Items from a dataset
------------------------------------------------------------------------
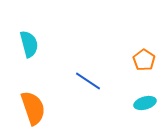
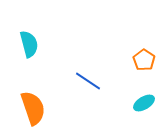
cyan ellipse: moved 1 px left; rotated 15 degrees counterclockwise
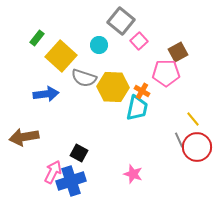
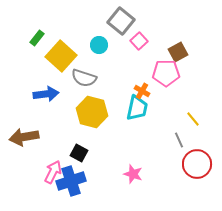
yellow hexagon: moved 21 px left, 25 px down; rotated 12 degrees clockwise
red circle: moved 17 px down
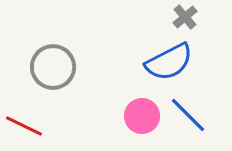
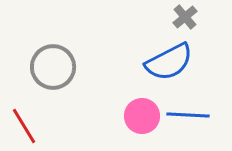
blue line: rotated 42 degrees counterclockwise
red line: rotated 33 degrees clockwise
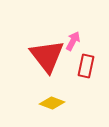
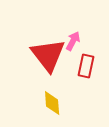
red triangle: moved 1 px right, 1 px up
yellow diamond: rotated 65 degrees clockwise
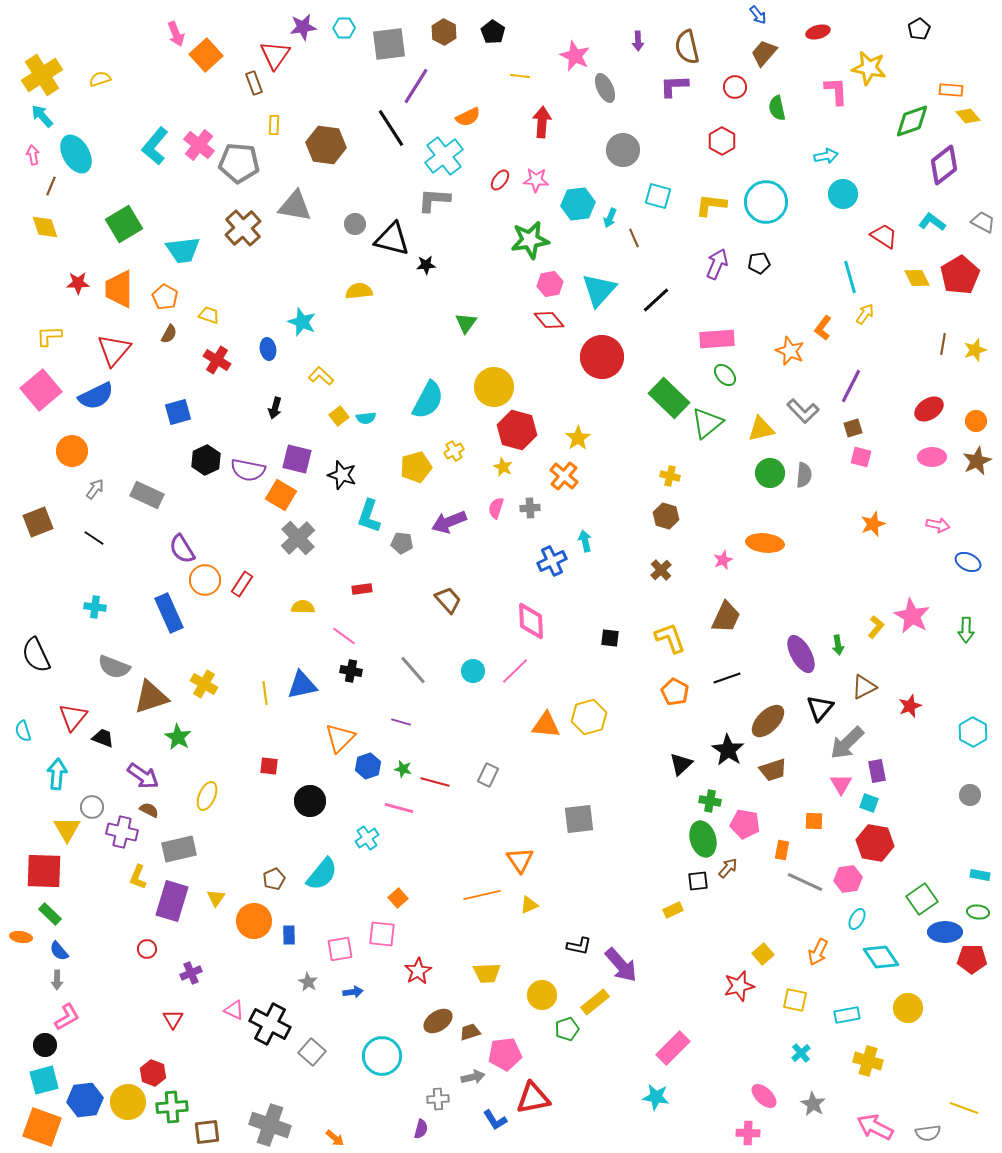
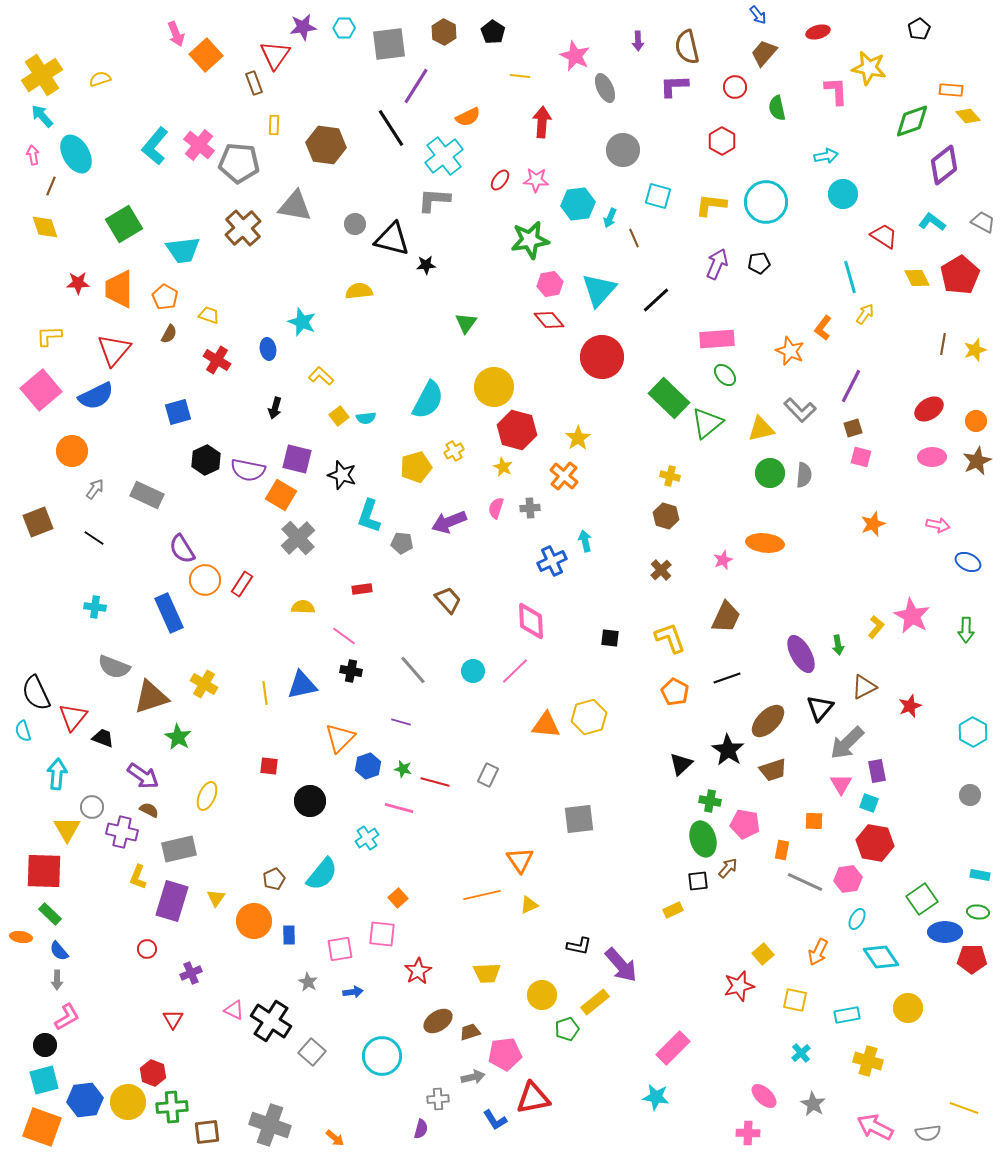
gray L-shape at (803, 411): moved 3 px left, 1 px up
black semicircle at (36, 655): moved 38 px down
black cross at (270, 1024): moved 1 px right, 3 px up; rotated 6 degrees clockwise
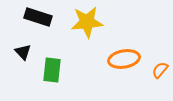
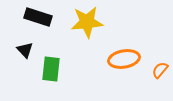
black triangle: moved 2 px right, 2 px up
green rectangle: moved 1 px left, 1 px up
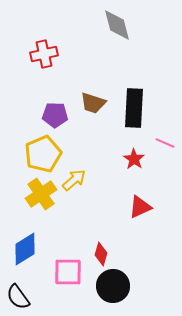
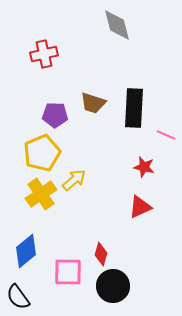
pink line: moved 1 px right, 8 px up
yellow pentagon: moved 1 px left, 1 px up
red star: moved 10 px right, 8 px down; rotated 20 degrees counterclockwise
blue diamond: moved 1 px right, 2 px down; rotated 8 degrees counterclockwise
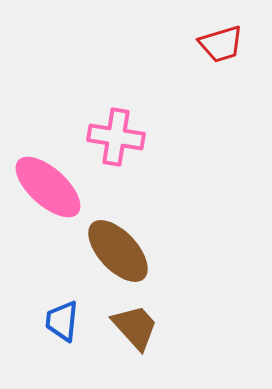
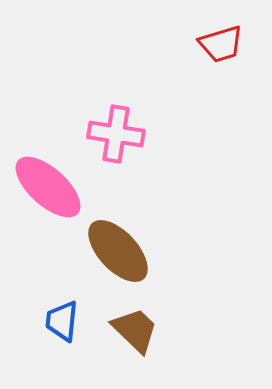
pink cross: moved 3 px up
brown trapezoid: moved 3 px down; rotated 4 degrees counterclockwise
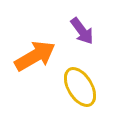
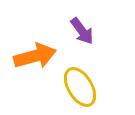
orange arrow: rotated 15 degrees clockwise
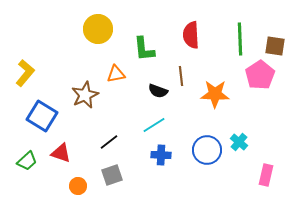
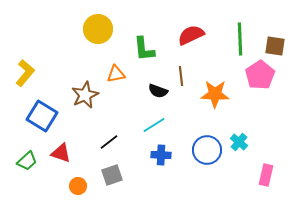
red semicircle: rotated 68 degrees clockwise
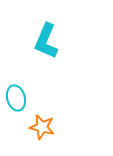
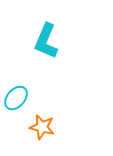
cyan ellipse: rotated 55 degrees clockwise
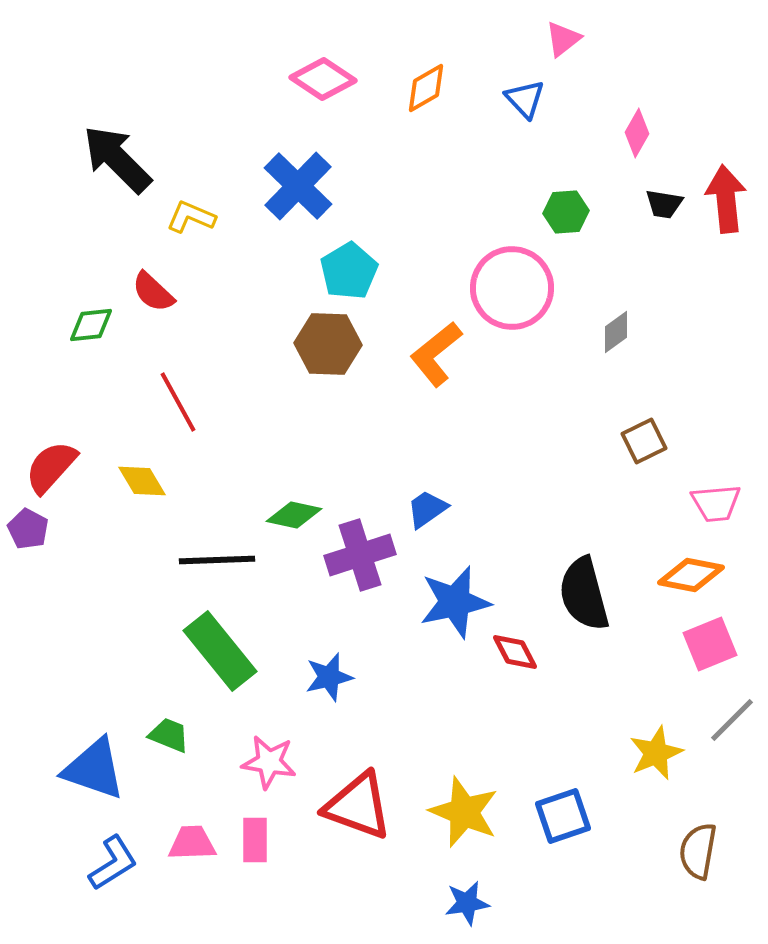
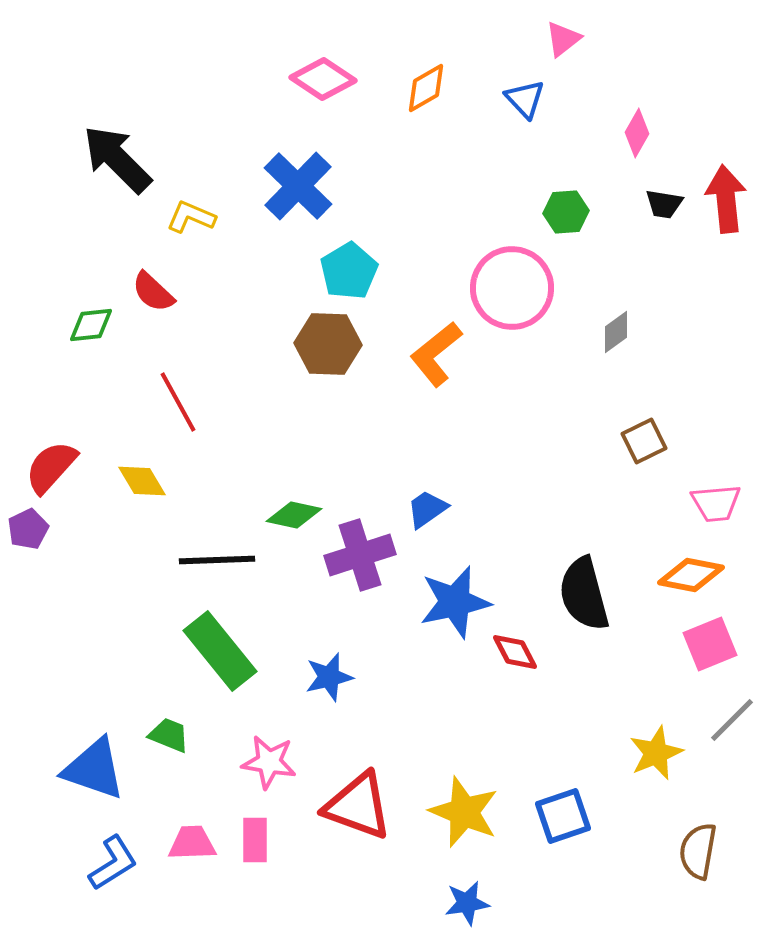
purple pentagon at (28, 529): rotated 18 degrees clockwise
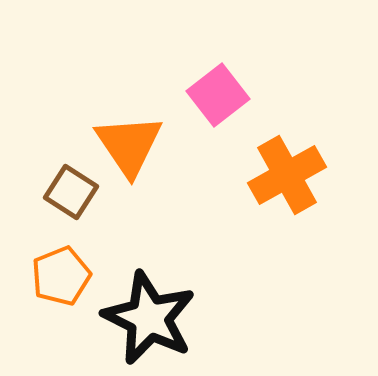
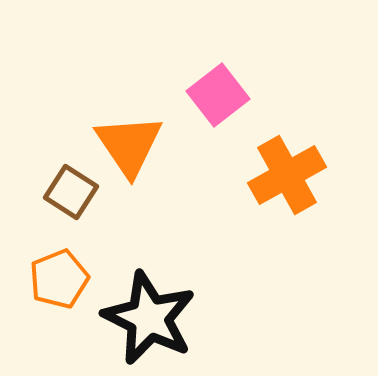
orange pentagon: moved 2 px left, 3 px down
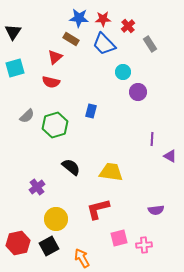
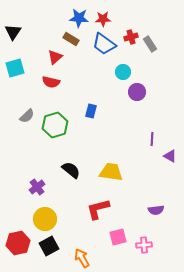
red cross: moved 3 px right, 11 px down; rotated 24 degrees clockwise
blue trapezoid: rotated 10 degrees counterclockwise
purple circle: moved 1 px left
black semicircle: moved 3 px down
yellow circle: moved 11 px left
pink square: moved 1 px left, 1 px up
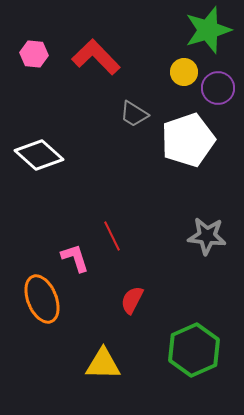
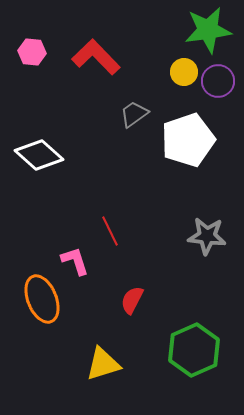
green star: rotated 9 degrees clockwise
pink hexagon: moved 2 px left, 2 px up
purple circle: moved 7 px up
gray trapezoid: rotated 112 degrees clockwise
red line: moved 2 px left, 5 px up
pink L-shape: moved 3 px down
yellow triangle: rotated 18 degrees counterclockwise
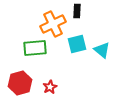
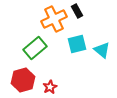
black rectangle: rotated 32 degrees counterclockwise
orange cross: moved 1 px right, 5 px up
green rectangle: rotated 35 degrees counterclockwise
red hexagon: moved 3 px right, 3 px up
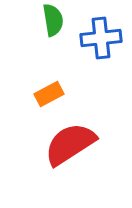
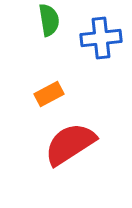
green semicircle: moved 4 px left
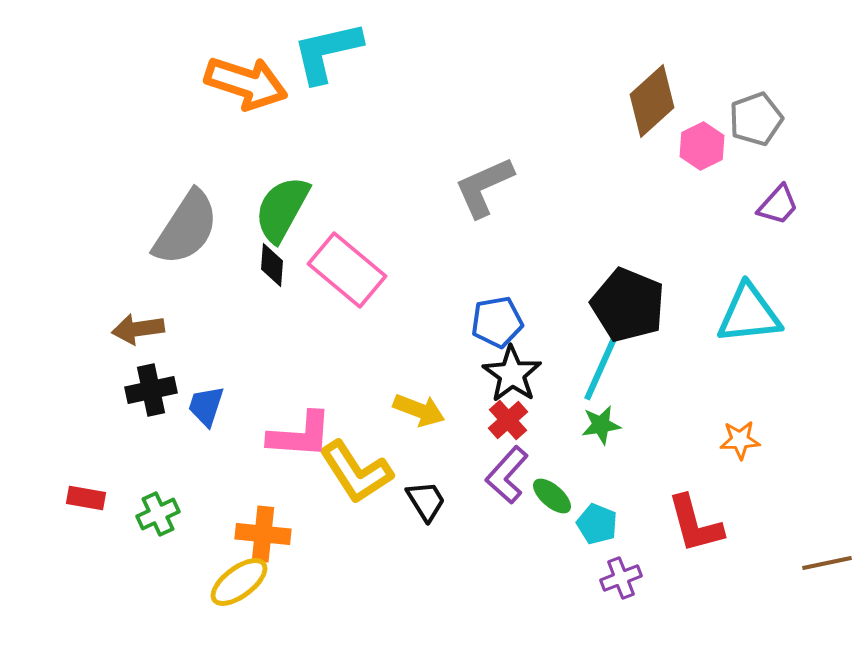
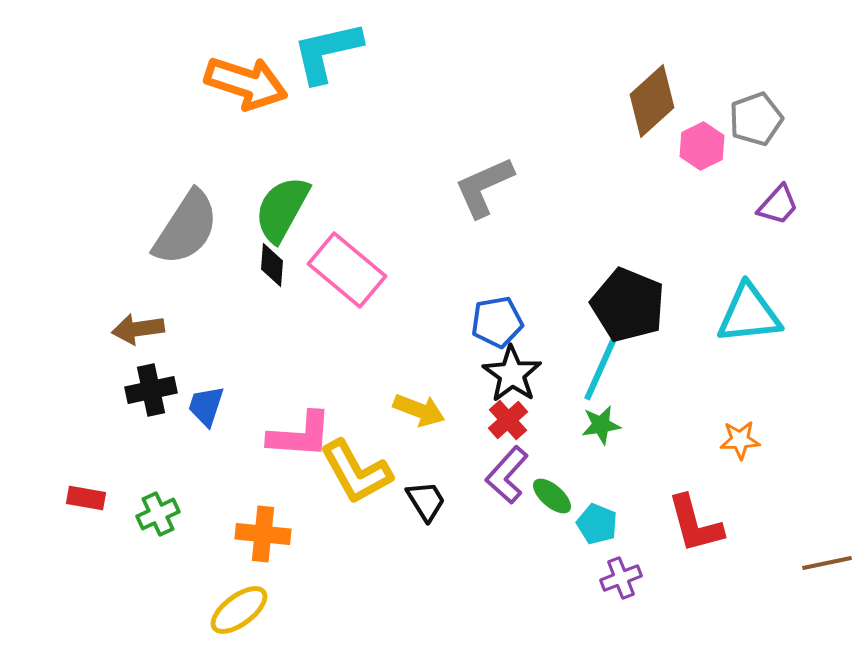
yellow L-shape: rotated 4 degrees clockwise
yellow ellipse: moved 28 px down
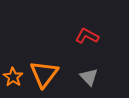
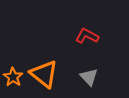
orange triangle: rotated 28 degrees counterclockwise
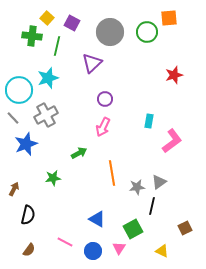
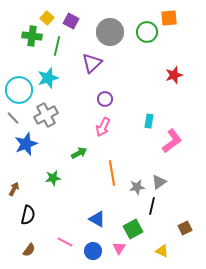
purple square: moved 1 px left, 2 px up
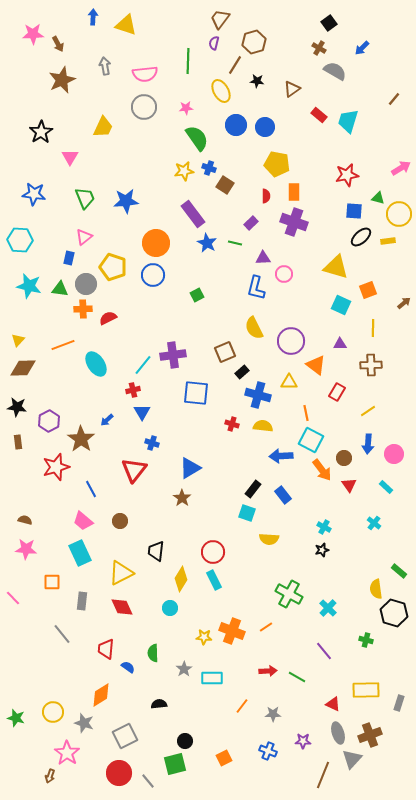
------------------------------------------------------------------------
▶ [Task directions]: From the records above, write out exactly the lines that begin at the line with "red triangle: moved 1 px right, 1 px up" and end at the line with "purple circle: moved 7 px up". Pictures must not appear in the output.

▶ [Exercise output]:
red triangle: moved 1 px right, 1 px up
yellow diamond: rotated 65 degrees clockwise
gray L-shape at (803, 411): moved 3 px left, 1 px up
black semicircle at (36, 655): moved 38 px down
black cross at (270, 1024): moved 1 px right, 3 px up; rotated 6 degrees clockwise
black triangle: moved 2 px right, 2 px up
green rectangle: moved 1 px left, 1 px up
pink line: moved 1 px right, 8 px up
yellow pentagon: moved 1 px left, 1 px up
red star: moved 10 px right, 8 px down; rotated 20 degrees counterclockwise
blue diamond: moved 1 px right, 2 px down; rotated 8 degrees counterclockwise
pink cross: moved 3 px up
brown trapezoid: moved 3 px down; rotated 4 degrees counterclockwise
orange arrow: rotated 15 degrees clockwise
red semicircle: rotated 68 degrees clockwise
cyan ellipse: rotated 55 degrees clockwise
purple pentagon at (28, 529): rotated 18 degrees clockwise
orange pentagon: moved 2 px left, 3 px down
red cross: moved 3 px right, 11 px down; rotated 24 degrees clockwise
blue trapezoid: rotated 10 degrees counterclockwise
purple circle: moved 1 px left
black semicircle: moved 3 px down
yellow circle: moved 11 px left
pink square: moved 1 px left, 1 px up
green star: rotated 9 degrees clockwise
pink hexagon: moved 2 px left, 2 px up
purple circle: moved 7 px up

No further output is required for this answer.